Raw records
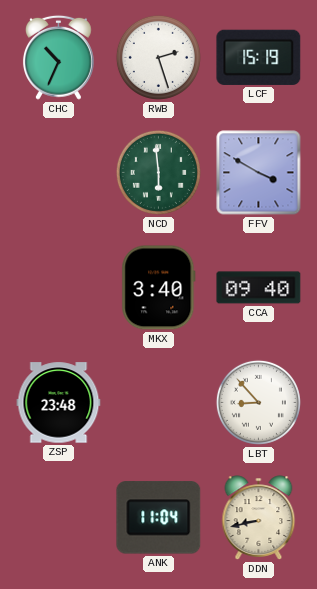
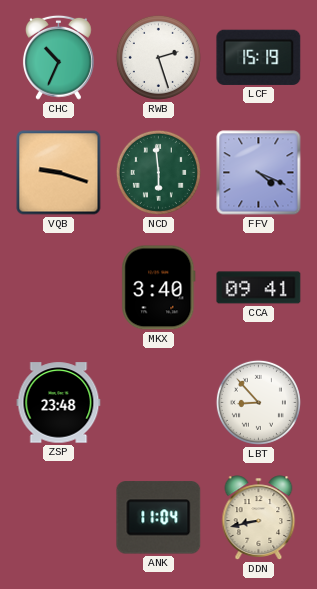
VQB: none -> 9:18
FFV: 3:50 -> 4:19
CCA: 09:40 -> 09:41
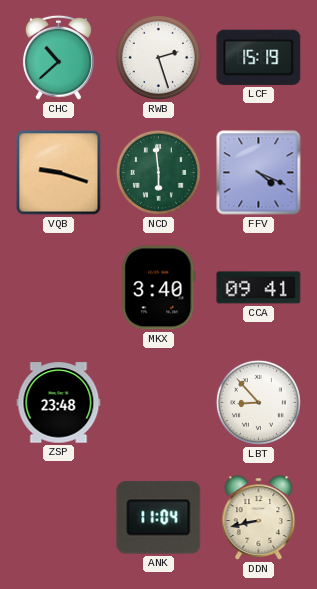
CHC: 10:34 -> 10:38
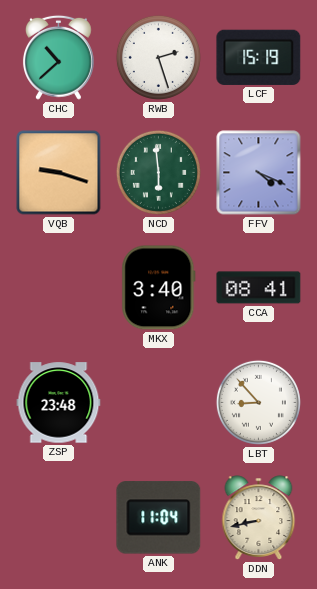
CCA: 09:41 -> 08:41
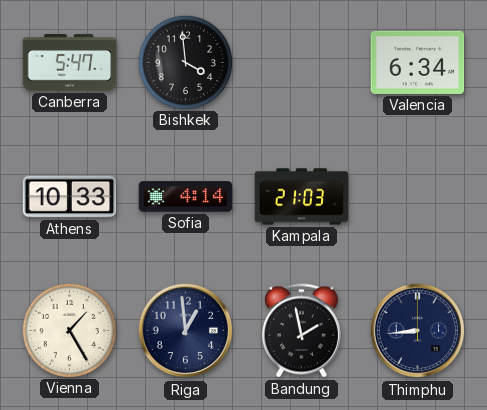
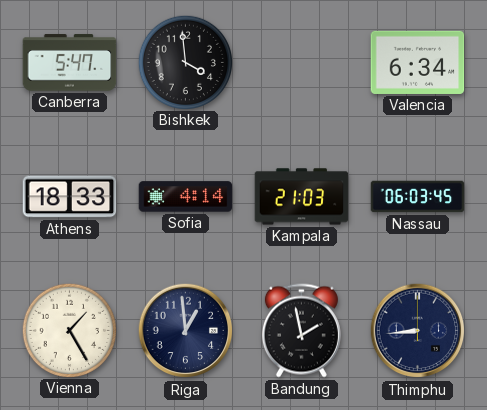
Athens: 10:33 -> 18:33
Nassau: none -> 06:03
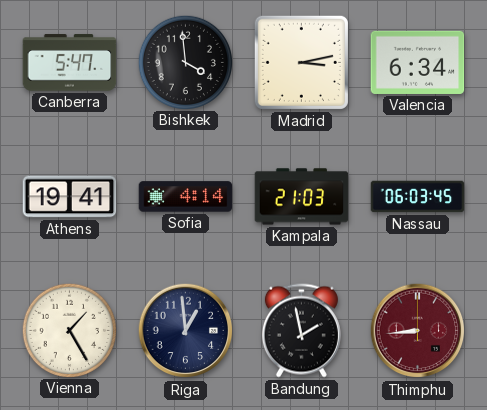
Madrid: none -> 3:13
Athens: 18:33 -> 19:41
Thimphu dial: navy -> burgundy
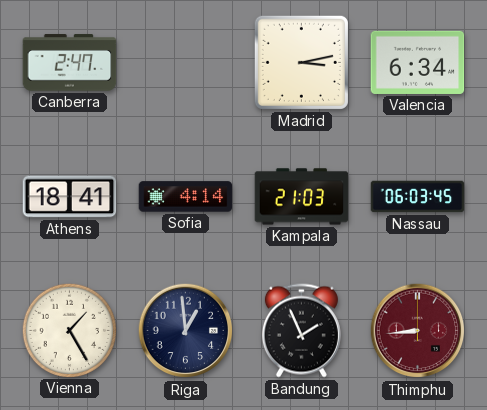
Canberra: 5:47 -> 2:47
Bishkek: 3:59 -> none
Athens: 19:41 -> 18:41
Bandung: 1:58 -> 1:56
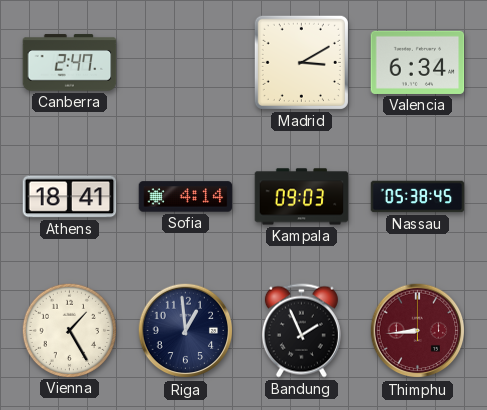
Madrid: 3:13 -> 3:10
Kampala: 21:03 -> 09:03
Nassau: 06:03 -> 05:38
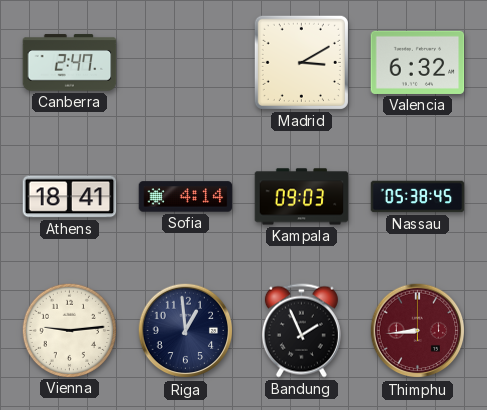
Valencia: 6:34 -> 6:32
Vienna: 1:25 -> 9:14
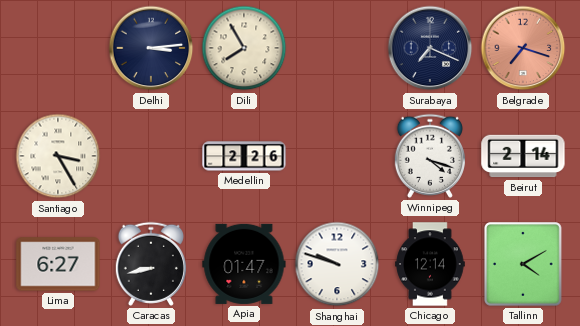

■ **PROBLEM REQUIREMENTS**
Copy every line of the entries above word for word, leaving out the picture lines.

■ **SOLUTION TO THIS PROBLEM**
VQB: none -> 9:18
FFV: 3:50 -> 4:19
CCA: 09:40 -> 09:41
CHC: 10:34 -> 10:38
CCA: 09:41 -> 08:41
Athens: 10:33 -> 18:33
Nassau: none -> 06:03
Madrid: none -> 3:13
Athens: 18:33 -> 19:41
Thimphu dial: navy -> burgundy
Canberra: 5:47 -> 2:47
Bishkek: 3:59 -> none
Athens: 19:41 -> 18:41
Bandung: 1:58 -> 1:56
Madrid: 3:13 -> 3:10
Kampala: 21:03 -> 09:03
Nassau: 06:03 -> 05:38
Valencia: 6:34 -> 6:32
Vienna: 1:25 -> 9:14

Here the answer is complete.